MATERIAL PROVIDED:
=== Begin Enclosure ===

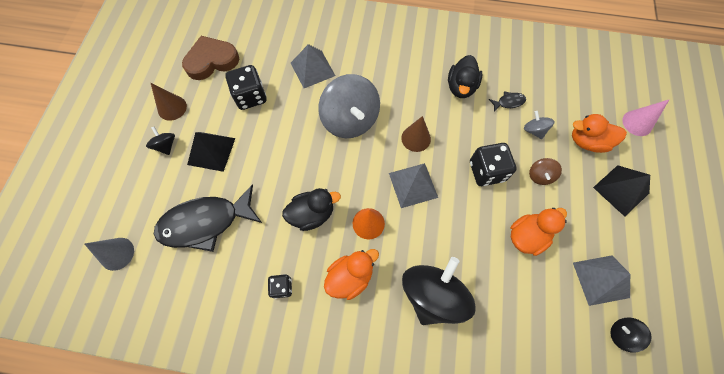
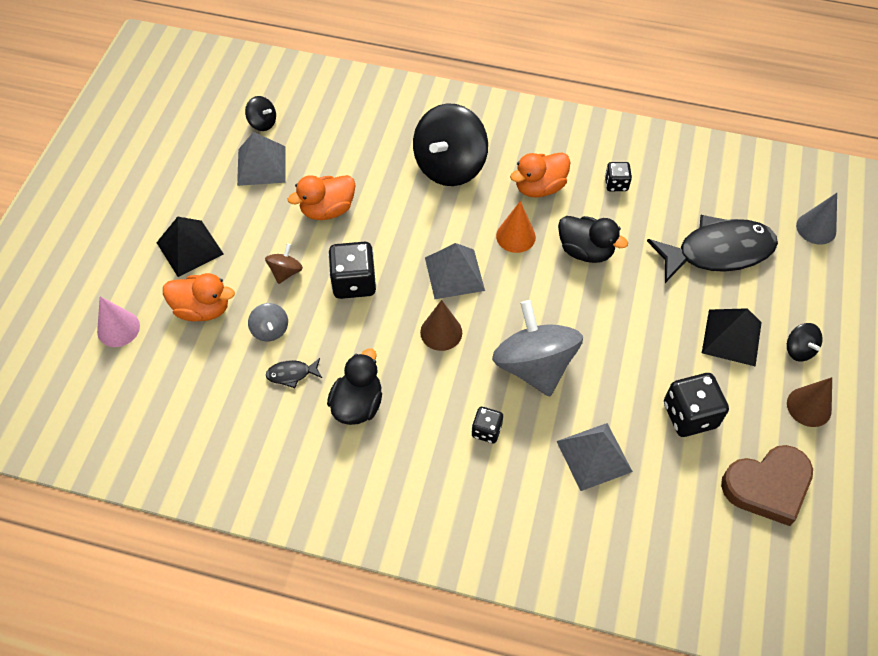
camera: 175 degrees left, 10 degrees down
(312, 214) = (585, 251): black duck -> black duck turned 135 degrees counterclockwise
(378, 78) = (486, 430): none -> black dice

=== End Enclosure ===

Could you output the listing word for word, omitting every picture?

ANSWER TO THE PROBLEM:
camera: 175 degrees left, 10 degrees down
(312, 214) = (585, 251): black duck -> black duck turned 135 degrees counterclockwise
(378, 78) = (486, 430): none -> black dice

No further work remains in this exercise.